__Supplied data__:
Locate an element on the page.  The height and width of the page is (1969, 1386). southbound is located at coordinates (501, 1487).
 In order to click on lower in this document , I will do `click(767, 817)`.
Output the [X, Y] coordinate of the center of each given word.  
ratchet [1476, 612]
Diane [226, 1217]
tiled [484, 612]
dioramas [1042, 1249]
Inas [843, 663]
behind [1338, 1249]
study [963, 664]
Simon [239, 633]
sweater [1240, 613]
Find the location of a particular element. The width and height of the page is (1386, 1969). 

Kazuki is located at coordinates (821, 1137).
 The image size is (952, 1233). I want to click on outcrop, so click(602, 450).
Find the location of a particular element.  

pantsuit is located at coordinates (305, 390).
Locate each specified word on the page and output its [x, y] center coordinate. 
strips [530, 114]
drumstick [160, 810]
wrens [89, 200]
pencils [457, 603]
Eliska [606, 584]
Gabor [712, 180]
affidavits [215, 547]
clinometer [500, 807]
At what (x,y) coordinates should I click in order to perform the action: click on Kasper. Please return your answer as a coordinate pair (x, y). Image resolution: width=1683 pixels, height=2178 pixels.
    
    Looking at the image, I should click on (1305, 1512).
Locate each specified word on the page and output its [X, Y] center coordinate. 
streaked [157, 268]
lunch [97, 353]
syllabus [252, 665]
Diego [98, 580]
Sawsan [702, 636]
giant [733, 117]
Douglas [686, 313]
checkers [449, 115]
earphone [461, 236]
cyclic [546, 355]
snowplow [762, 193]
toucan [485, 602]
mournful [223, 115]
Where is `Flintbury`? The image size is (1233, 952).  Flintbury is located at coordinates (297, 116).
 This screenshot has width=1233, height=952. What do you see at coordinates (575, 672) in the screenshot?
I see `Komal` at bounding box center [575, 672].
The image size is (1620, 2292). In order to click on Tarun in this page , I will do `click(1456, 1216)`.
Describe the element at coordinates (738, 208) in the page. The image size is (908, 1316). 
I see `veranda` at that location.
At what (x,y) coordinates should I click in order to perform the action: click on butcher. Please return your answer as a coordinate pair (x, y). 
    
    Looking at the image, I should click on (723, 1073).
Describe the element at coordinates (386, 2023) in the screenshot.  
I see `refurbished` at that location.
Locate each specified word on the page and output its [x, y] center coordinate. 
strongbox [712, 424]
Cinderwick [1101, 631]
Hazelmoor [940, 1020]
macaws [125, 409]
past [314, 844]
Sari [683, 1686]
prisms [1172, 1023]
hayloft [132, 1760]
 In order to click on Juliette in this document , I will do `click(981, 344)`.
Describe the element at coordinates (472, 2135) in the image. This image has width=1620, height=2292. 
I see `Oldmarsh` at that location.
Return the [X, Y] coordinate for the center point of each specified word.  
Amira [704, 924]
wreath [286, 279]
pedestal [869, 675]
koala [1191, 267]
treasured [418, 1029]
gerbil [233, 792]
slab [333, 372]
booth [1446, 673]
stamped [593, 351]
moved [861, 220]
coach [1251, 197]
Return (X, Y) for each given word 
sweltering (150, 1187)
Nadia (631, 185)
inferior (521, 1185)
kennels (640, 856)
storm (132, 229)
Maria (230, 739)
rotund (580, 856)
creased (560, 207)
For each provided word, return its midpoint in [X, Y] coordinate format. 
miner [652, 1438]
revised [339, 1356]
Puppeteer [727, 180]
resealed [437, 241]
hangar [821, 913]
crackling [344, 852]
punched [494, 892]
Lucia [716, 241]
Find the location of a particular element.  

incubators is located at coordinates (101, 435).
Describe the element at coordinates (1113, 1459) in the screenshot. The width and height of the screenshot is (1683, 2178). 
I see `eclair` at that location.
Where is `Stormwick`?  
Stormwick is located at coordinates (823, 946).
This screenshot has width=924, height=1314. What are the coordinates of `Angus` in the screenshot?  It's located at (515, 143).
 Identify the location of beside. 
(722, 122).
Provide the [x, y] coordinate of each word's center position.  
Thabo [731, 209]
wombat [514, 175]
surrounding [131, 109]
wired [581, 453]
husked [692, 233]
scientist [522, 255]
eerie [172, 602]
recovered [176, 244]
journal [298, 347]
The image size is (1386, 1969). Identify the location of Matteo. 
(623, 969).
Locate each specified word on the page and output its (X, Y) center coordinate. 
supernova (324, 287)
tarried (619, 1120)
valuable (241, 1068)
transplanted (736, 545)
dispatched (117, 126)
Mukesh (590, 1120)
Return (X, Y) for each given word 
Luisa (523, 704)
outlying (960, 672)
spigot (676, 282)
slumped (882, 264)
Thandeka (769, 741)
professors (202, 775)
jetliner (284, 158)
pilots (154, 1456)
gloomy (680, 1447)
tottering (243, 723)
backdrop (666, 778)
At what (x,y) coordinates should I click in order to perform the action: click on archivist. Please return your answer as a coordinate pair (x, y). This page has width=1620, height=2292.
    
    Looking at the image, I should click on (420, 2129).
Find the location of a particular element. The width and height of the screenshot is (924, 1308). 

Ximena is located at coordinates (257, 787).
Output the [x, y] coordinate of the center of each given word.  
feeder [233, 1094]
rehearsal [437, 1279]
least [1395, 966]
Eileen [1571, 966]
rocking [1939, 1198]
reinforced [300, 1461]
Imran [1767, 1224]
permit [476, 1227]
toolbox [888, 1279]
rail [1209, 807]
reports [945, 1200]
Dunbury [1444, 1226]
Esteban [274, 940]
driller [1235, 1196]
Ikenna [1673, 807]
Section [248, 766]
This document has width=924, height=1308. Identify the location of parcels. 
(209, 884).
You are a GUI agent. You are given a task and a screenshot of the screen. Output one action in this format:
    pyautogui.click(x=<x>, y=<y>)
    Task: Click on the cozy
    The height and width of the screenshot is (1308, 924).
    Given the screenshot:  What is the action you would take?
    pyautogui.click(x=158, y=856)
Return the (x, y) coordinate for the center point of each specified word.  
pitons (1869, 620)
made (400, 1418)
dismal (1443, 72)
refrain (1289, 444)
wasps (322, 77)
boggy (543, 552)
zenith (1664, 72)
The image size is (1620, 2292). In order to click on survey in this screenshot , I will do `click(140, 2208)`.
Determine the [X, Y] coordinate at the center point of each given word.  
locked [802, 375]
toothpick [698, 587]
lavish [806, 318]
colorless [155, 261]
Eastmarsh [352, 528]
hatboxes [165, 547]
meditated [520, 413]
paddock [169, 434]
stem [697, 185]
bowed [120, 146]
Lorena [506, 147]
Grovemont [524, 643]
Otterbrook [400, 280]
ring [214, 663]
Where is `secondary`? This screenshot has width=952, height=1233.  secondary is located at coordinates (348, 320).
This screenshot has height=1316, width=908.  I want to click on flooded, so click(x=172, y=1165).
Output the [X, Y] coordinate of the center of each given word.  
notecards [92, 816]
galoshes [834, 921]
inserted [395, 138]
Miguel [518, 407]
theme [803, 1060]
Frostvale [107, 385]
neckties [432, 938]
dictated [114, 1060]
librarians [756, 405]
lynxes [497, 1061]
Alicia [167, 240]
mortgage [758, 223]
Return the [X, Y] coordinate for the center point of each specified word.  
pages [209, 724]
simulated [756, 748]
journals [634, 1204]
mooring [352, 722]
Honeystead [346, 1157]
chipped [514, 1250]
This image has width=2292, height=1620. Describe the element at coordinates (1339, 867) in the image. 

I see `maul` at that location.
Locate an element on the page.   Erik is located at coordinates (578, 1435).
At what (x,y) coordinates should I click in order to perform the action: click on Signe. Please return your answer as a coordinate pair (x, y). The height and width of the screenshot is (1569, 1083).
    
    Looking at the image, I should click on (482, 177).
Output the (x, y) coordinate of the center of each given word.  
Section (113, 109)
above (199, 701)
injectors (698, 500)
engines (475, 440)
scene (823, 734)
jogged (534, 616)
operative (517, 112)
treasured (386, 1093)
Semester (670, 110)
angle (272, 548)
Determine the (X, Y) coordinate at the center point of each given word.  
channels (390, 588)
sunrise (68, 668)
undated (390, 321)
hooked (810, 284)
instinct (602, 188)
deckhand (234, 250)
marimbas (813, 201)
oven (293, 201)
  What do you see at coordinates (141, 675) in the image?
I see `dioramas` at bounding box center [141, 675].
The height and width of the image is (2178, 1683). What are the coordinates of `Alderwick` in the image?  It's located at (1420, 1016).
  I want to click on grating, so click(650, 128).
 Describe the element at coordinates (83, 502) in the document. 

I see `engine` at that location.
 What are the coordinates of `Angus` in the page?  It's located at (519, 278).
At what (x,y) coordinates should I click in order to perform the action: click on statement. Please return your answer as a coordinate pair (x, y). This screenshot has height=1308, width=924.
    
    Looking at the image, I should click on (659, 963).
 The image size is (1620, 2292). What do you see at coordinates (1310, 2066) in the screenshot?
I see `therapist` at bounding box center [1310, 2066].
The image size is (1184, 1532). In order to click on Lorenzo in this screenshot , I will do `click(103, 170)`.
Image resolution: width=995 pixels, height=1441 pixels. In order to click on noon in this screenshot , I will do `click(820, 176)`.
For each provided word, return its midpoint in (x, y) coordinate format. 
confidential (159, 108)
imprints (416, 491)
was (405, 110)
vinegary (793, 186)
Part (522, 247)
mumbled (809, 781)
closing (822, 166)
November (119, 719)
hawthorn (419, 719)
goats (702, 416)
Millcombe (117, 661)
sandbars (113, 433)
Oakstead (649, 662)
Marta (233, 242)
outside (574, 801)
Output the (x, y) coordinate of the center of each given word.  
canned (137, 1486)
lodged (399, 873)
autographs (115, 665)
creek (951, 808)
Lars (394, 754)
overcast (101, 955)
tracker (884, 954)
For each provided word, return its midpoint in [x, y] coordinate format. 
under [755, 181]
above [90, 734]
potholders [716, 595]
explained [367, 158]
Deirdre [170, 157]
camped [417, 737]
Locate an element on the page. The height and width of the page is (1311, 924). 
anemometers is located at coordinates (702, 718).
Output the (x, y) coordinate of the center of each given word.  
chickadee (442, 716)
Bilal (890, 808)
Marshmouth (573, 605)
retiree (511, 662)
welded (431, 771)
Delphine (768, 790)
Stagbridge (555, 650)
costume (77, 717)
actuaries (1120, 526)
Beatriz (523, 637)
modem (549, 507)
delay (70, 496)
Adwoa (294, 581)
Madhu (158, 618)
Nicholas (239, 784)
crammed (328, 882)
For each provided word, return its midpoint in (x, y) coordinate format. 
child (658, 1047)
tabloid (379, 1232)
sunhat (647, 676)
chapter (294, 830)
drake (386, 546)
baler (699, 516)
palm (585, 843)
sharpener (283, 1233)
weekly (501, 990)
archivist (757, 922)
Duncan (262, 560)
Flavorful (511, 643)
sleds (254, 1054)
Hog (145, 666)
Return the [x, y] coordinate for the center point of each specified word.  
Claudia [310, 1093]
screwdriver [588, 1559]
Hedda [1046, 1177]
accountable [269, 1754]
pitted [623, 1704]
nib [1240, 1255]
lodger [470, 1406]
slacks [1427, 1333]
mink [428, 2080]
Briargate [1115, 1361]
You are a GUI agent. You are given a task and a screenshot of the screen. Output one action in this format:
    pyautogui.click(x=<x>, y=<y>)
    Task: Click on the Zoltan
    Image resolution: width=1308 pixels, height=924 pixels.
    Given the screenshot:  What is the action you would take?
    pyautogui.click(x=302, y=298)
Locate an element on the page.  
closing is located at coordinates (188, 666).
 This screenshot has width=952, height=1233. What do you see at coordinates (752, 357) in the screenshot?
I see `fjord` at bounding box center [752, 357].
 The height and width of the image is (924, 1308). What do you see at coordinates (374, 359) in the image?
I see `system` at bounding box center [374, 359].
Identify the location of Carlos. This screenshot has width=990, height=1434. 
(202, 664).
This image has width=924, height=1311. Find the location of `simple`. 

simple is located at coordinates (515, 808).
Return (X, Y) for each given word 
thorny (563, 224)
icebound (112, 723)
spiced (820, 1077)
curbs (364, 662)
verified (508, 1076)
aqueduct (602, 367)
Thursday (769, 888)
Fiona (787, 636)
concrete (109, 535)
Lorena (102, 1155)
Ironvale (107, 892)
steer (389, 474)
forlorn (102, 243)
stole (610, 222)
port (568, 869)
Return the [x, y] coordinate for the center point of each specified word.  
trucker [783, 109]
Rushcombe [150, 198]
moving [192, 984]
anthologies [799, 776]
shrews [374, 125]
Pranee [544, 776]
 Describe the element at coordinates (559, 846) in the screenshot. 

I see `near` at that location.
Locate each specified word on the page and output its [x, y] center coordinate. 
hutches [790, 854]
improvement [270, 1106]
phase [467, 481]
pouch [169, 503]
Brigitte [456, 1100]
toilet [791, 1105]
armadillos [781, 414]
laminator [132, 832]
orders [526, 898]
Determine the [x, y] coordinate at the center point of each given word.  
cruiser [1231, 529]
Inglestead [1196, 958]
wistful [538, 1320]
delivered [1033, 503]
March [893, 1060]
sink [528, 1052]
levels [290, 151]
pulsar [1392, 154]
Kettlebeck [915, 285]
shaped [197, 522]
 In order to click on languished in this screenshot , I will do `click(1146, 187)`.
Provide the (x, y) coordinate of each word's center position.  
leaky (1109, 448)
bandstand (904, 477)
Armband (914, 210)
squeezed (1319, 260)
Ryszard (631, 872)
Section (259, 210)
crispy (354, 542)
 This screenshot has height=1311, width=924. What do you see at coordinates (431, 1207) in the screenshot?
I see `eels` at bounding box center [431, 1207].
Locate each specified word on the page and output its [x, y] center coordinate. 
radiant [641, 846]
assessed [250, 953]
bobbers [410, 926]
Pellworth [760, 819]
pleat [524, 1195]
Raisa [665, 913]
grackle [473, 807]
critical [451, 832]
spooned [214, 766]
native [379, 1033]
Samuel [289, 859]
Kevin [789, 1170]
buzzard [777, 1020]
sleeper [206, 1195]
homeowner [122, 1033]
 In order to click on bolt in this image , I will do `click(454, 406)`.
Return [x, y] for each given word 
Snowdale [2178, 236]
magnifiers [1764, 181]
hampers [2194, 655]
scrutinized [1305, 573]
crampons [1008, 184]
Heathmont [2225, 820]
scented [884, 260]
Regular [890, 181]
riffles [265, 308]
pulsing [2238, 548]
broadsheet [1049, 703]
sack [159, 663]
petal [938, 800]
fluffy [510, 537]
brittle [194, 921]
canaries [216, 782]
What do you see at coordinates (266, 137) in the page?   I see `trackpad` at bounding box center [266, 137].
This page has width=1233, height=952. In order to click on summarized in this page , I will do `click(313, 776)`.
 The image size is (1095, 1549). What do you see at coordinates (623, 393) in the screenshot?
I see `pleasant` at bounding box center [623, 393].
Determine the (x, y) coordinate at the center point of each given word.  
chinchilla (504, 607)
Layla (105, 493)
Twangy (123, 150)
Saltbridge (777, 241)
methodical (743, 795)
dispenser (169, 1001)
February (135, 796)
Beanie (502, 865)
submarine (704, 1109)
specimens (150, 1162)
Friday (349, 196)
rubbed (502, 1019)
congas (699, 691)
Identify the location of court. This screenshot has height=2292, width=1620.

__What to produce__:
Reproduce every line above without change, starting at the line that contains "bobbers [410, 926]" and ending at the line that contains "center [623, 393].", with both of those lines included.

__Result for this task__:
bobbers [410, 926]
Pellworth [760, 819]
pleat [524, 1195]
Raisa [665, 913]
grackle [473, 807]
critical [451, 832]
spooned [214, 766]
native [379, 1033]
Samuel [289, 859]
Kevin [789, 1170]
buzzard [777, 1020]
sleeper [206, 1195]
homeowner [122, 1033]
 In order to click on bolt in this image , I will do `click(454, 406)`.
Return [x, y] for each given word 
Snowdale [2178, 236]
magnifiers [1764, 181]
hampers [2194, 655]
scrutinized [1305, 573]
crampons [1008, 184]
Heathmont [2225, 820]
scented [884, 260]
Regular [890, 181]
riffles [265, 308]
pulsing [2238, 548]
broadsheet [1049, 703]
sack [159, 663]
petal [938, 800]
fluffy [510, 537]
brittle [194, 921]
canaries [216, 782]
What do you see at coordinates (266, 137) in the page?   I see `trackpad` at bounding box center [266, 137].
This page has width=1233, height=952. In order to click on summarized in this page , I will do `click(313, 776)`.
 The image size is (1095, 1549). What do you see at coordinates (623, 393) in the screenshot?
I see `pleasant` at bounding box center [623, 393].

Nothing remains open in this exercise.